**Problem description:**
The response should hold each line from the entries below where "camera" is found.

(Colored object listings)

⁂

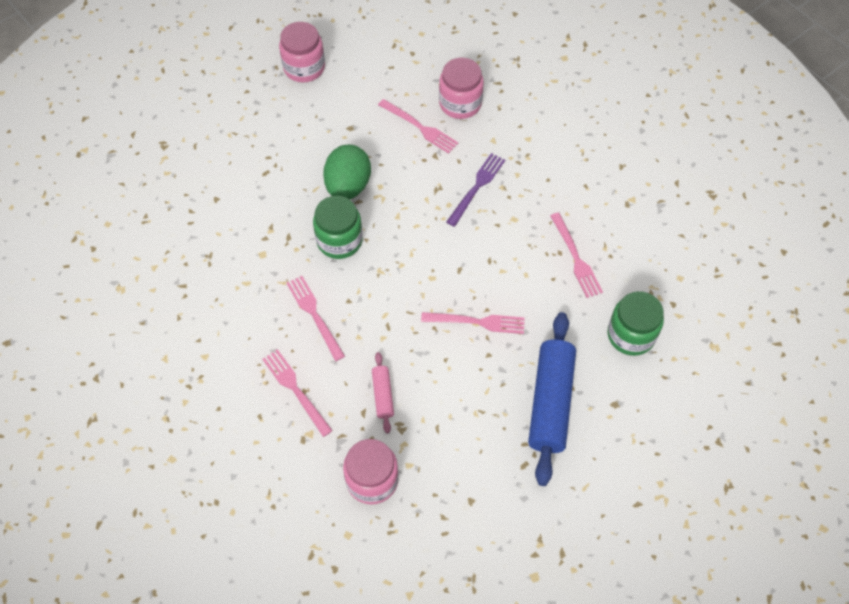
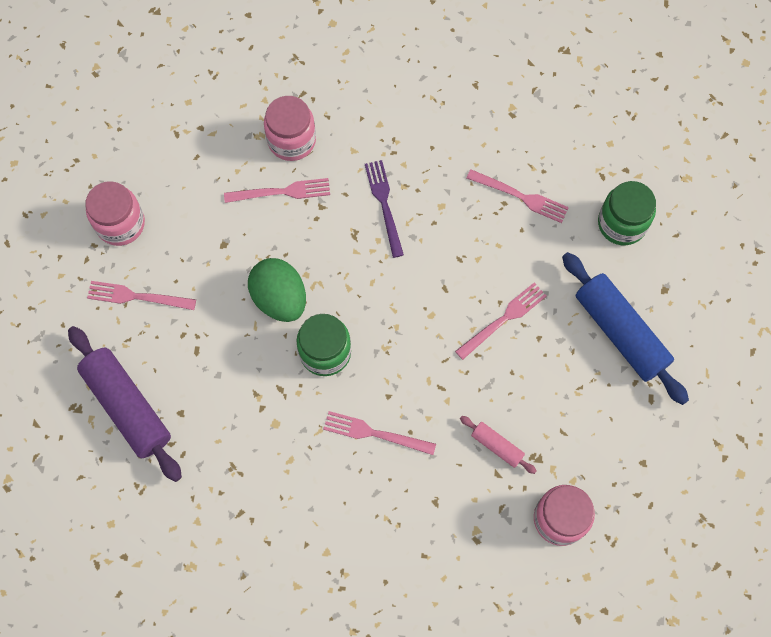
camera: 45 degrees left, 10 degrees up
(191, 169) = (127, 407): none -> purple rolling pin
(295, 390) = (427, 507): pink fork -> pink fork (137, 296)

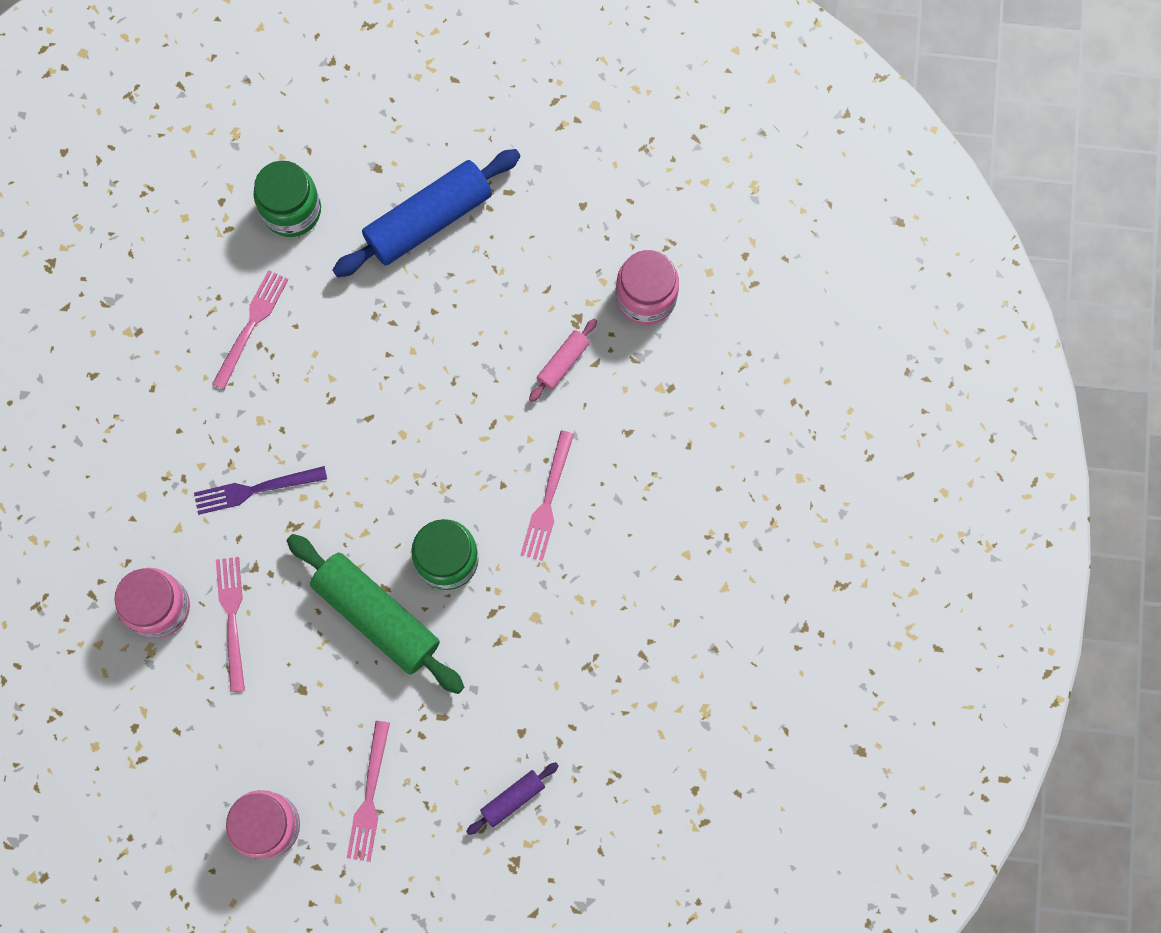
camera: 90 degrees left, 5 degrees up
(127, 407) = (513, 799): purple rolling pin -> purple rolling pin, size x0.47
(280, 299) = (377, 616): green egg -> green rolling pin
(503, 319) = (409, 350): pink fork -> none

⁂

**Response:**
camera: 45 degrees left, 10 degrees up
camera: 90 degrees left, 5 degrees up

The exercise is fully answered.